#### [DATASET EXTRACT]
○ ○ ○ ○ ○

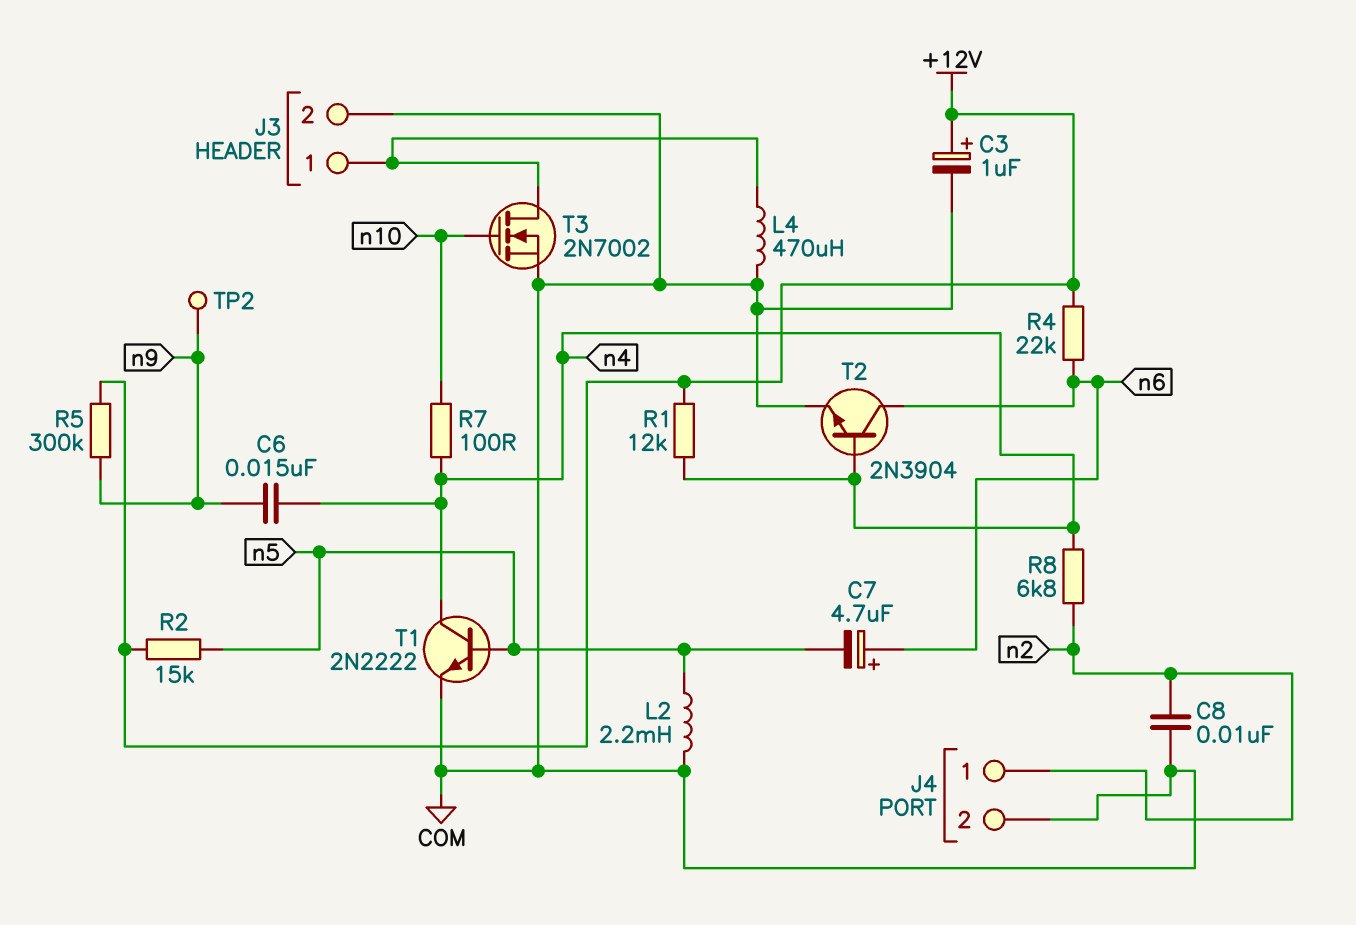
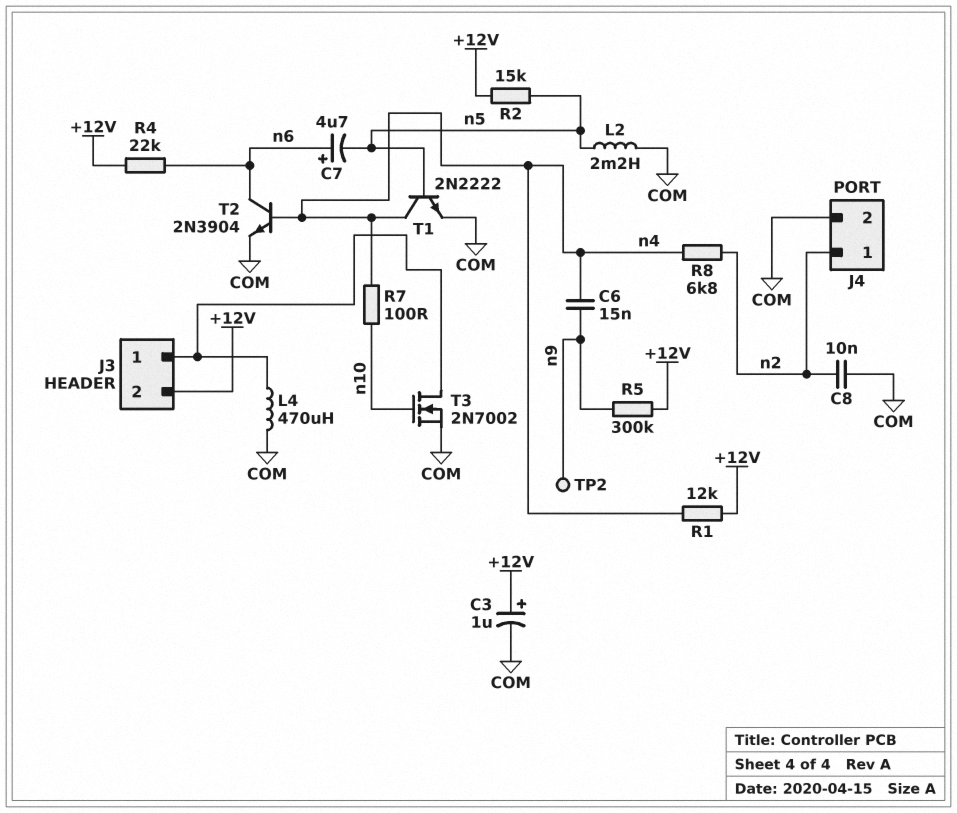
J3 pin 2: COM -> +12V

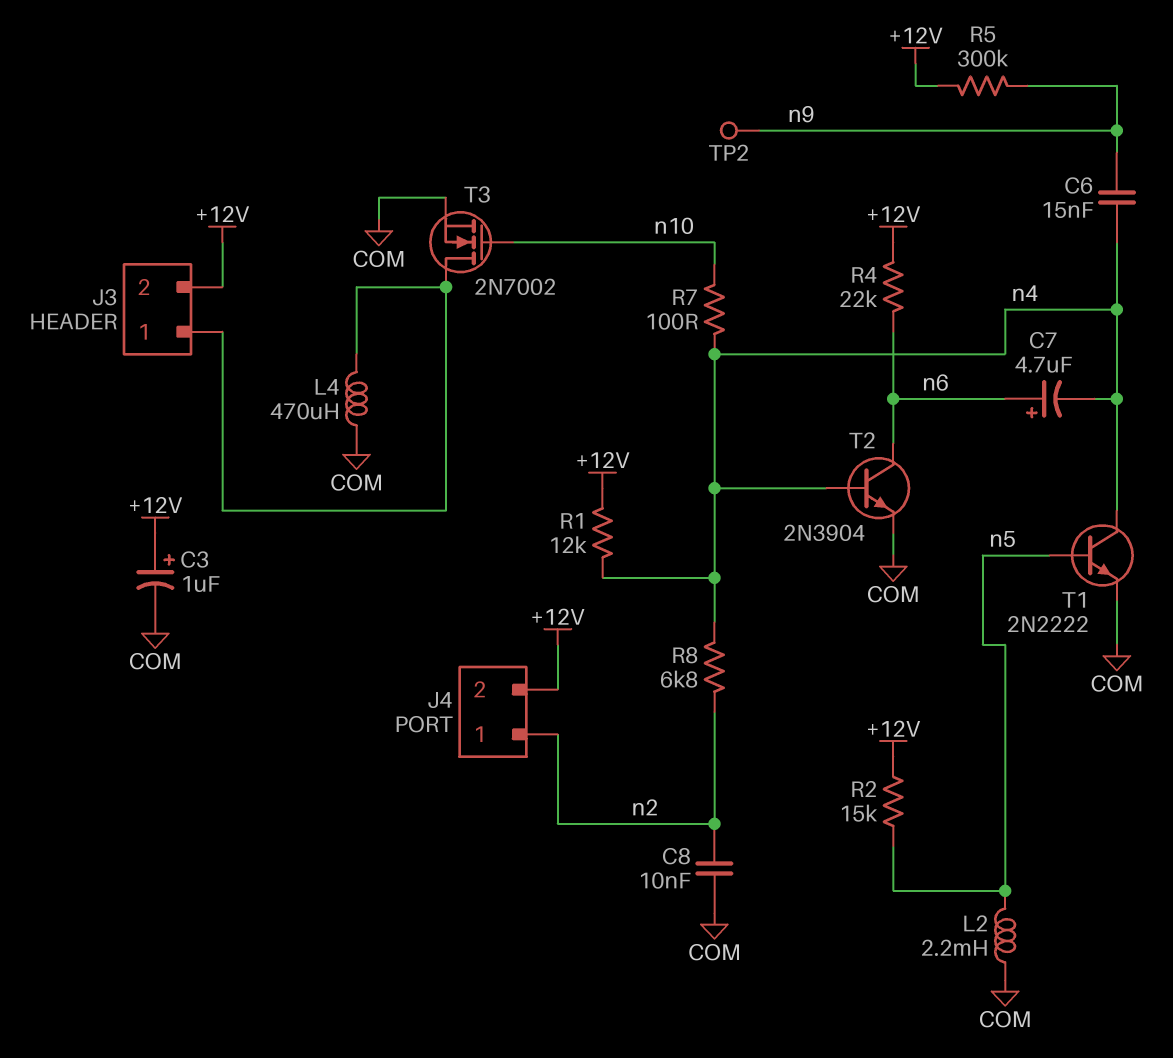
C7: 4.7uF (plus n6, minus n5) -> 4.7uF (plus n6, minus n4)
J4 pin 2: COM -> +12V

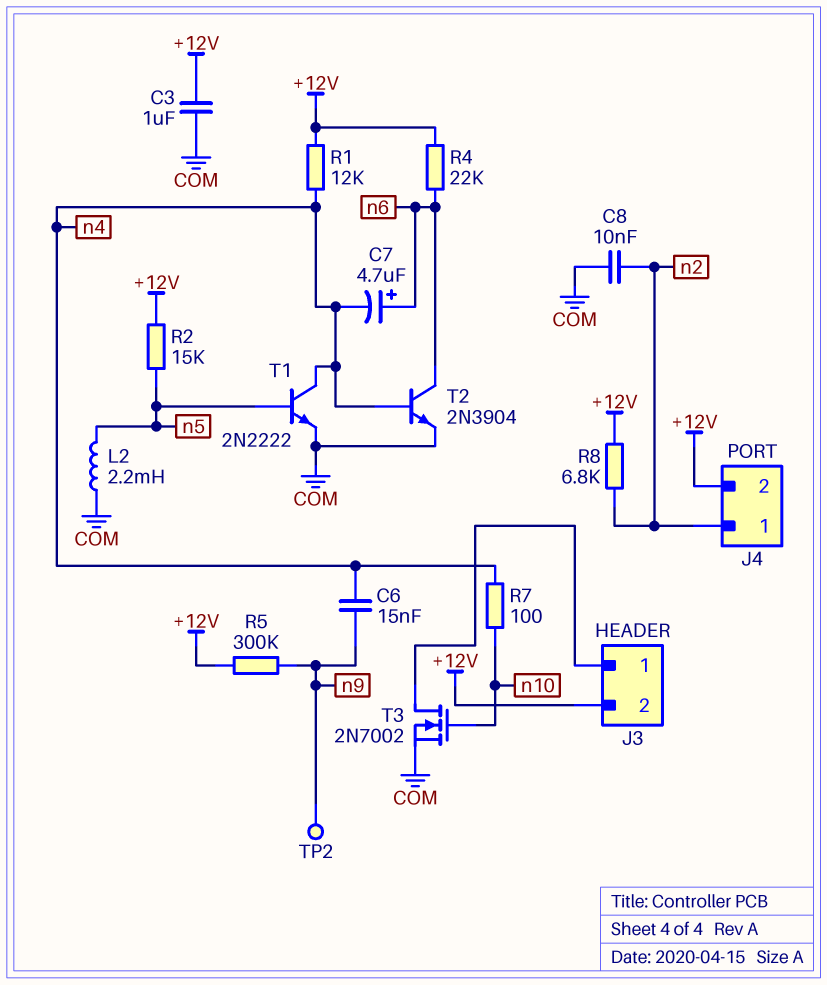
C3: 1uF (plus +12V, minus COM) -> 1uF (+12V, COM)
L4: 470uH (COM, J3/1) -> none
R8: 6.8k (n2, n4) -> 6.8k (+12V, n2)

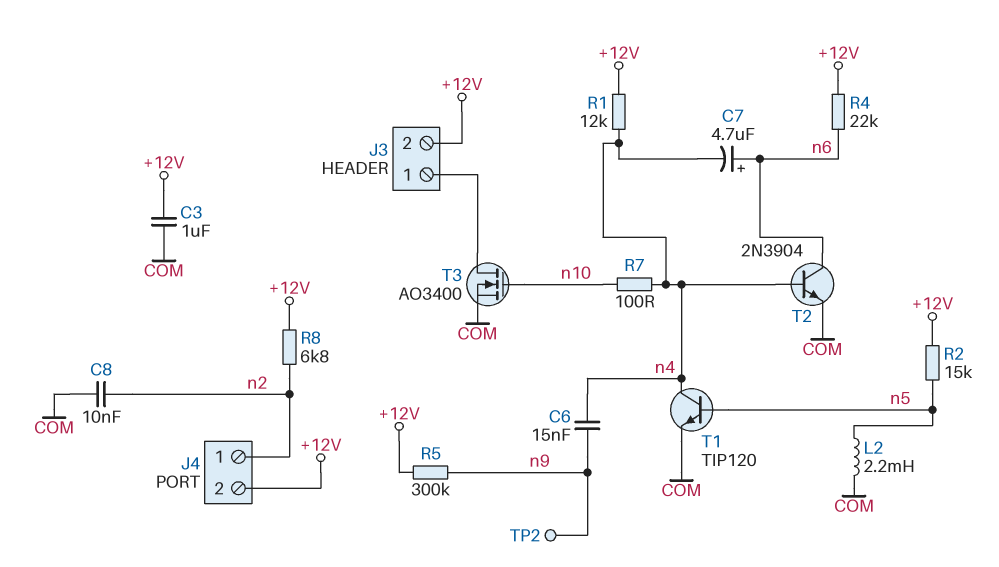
T1: NPN 2N2222 (B n5, C n4, E COM) -> NPN TIP120 (B n5, C n4, E COM)
T3: NMOS 2N7002 (G n10, D J3/1, S COM) -> NMOS AO3400 (G n10, D J3/1, S COM)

○ ○ ○ ○ ○

#### [BRIEF]
Leave the pictures out and transcribe the remaining material exactly.

#### [REPLY]
J3 pin 2: COM -> +12V

C7: 4.7uF (plus n6, minus n5) -> 4.7uF (plus n6, minus n4)
J4 pin 2: COM -> +12V

C3: 1uF (plus +12V, minus COM) -> 1uF (+12V, COM)
L4: 470uH (COM, J3/1) -> none
R8: 6.8k (n2, n4) -> 6.8k (+12V, n2)

T1: NPN 2N2222 (B n5, C n4, E COM) -> NPN TIP120 (B n5, C n4, E COM)
T3: NMOS 2N7002 (G n10, D J3/1, S COM) -> NMOS AO3400 (G n10, D J3/1, S COM)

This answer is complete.